Please return only the lines from the one showing "Monthly messages: [416,252,613,444]" to the end of the entries, keeping both ends and dropping every picture.

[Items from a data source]

◆ ◆ ◆

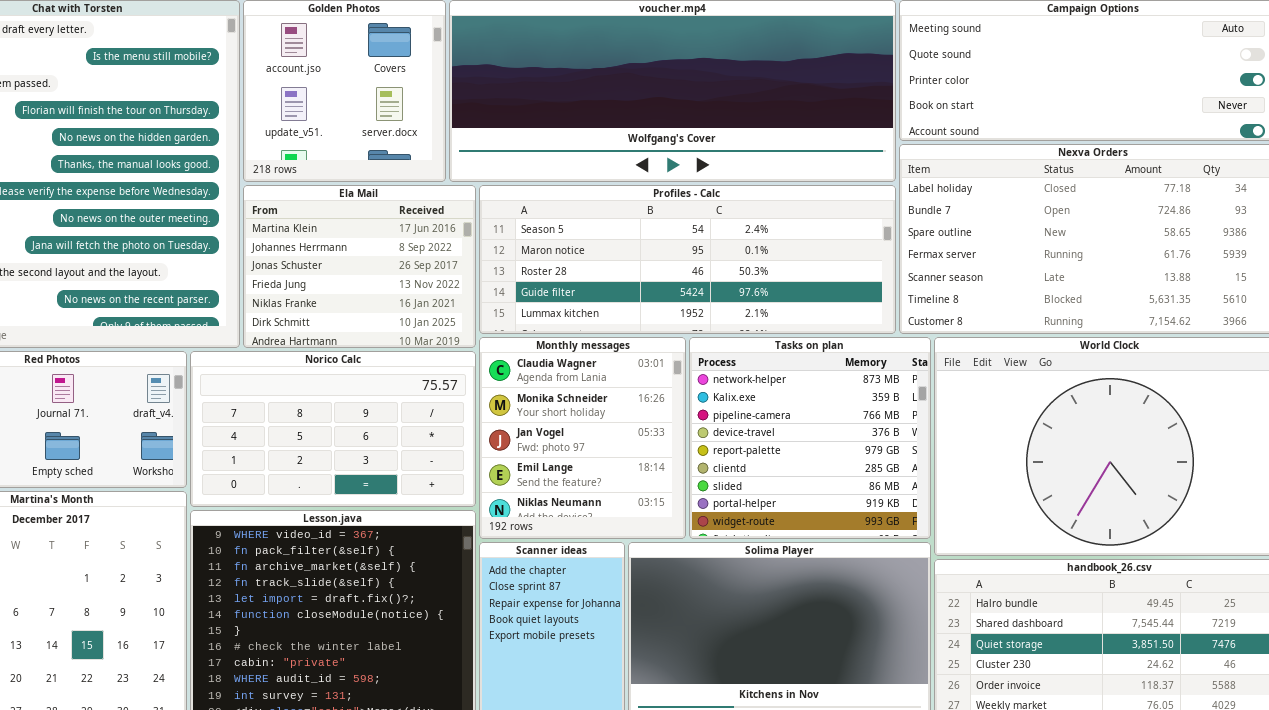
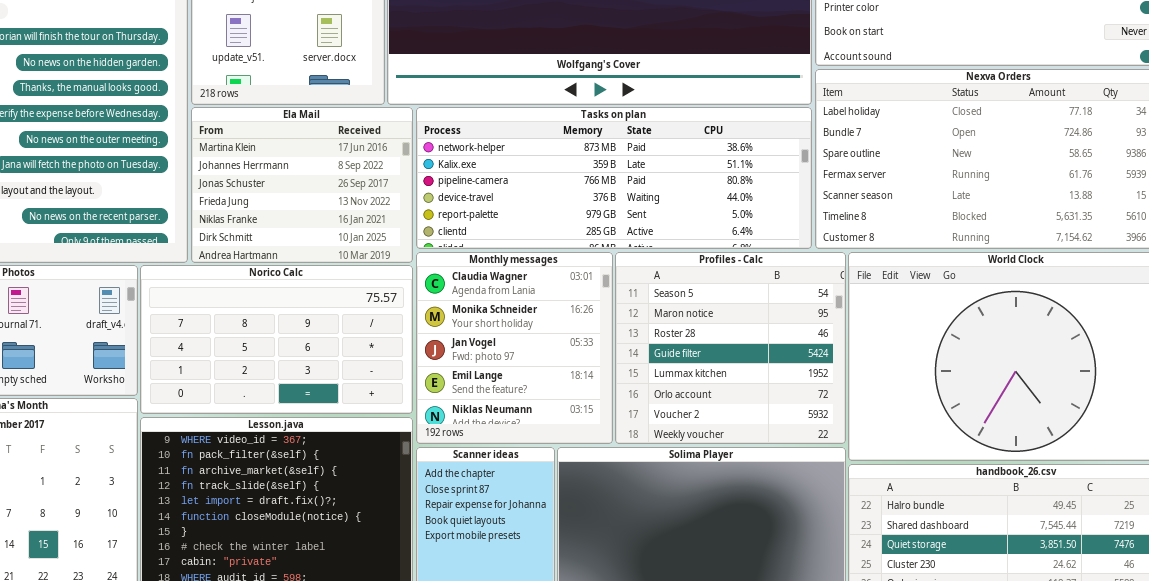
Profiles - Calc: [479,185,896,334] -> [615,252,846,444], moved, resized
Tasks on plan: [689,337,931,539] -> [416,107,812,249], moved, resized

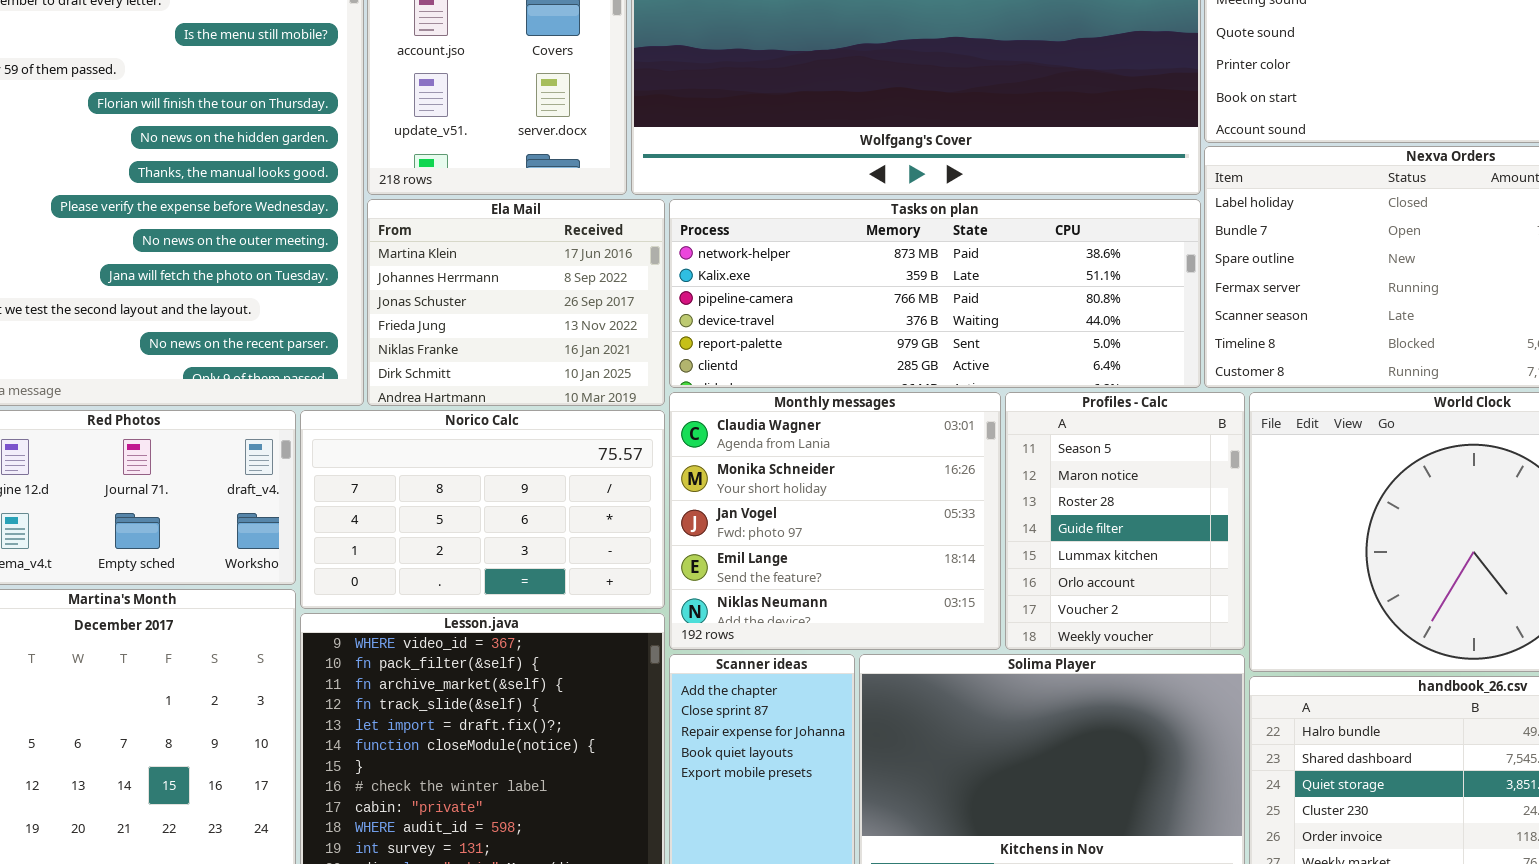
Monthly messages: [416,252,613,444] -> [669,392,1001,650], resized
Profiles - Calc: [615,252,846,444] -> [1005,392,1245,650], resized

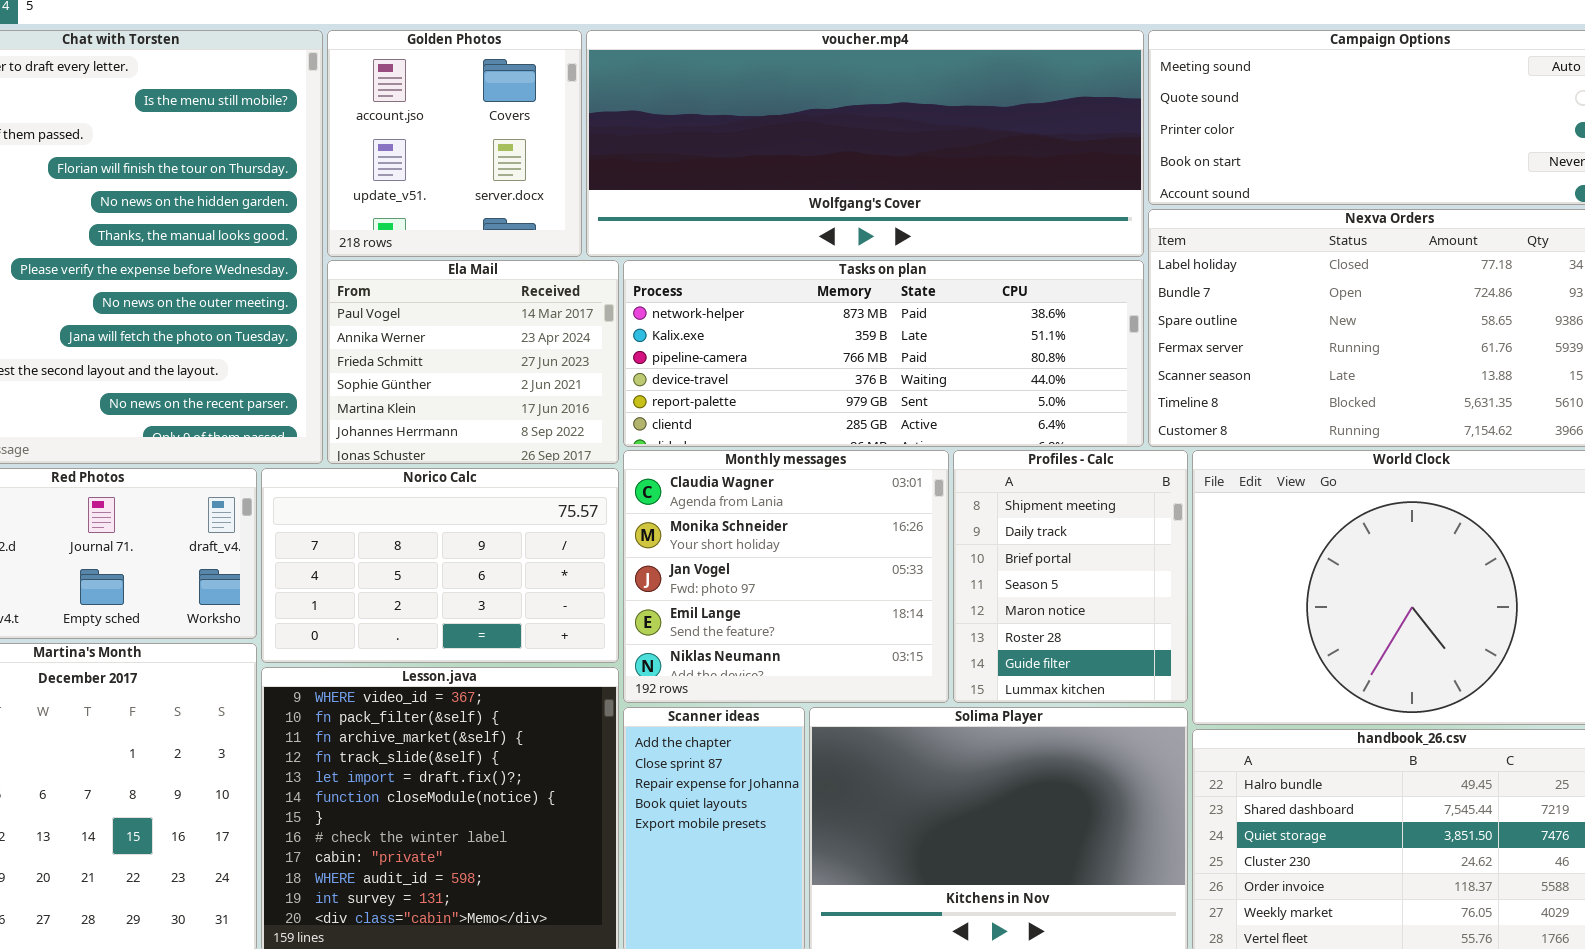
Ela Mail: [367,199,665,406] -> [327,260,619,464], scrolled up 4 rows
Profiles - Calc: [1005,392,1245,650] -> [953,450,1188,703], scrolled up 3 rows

◆ ◆ ◆

__Solution for this problem__.
Monthly messages: [416,252,613,444] -> [669,392,1001,650], resized
Profiles - Calc: [615,252,846,444] -> [1005,392,1245,650], resized

Ela Mail: [367,199,665,406] -> [327,260,619,464], scrolled up 4 rows
Profiles - Calc: [1005,392,1245,650] -> [953,450,1188,703], scrolled up 3 rows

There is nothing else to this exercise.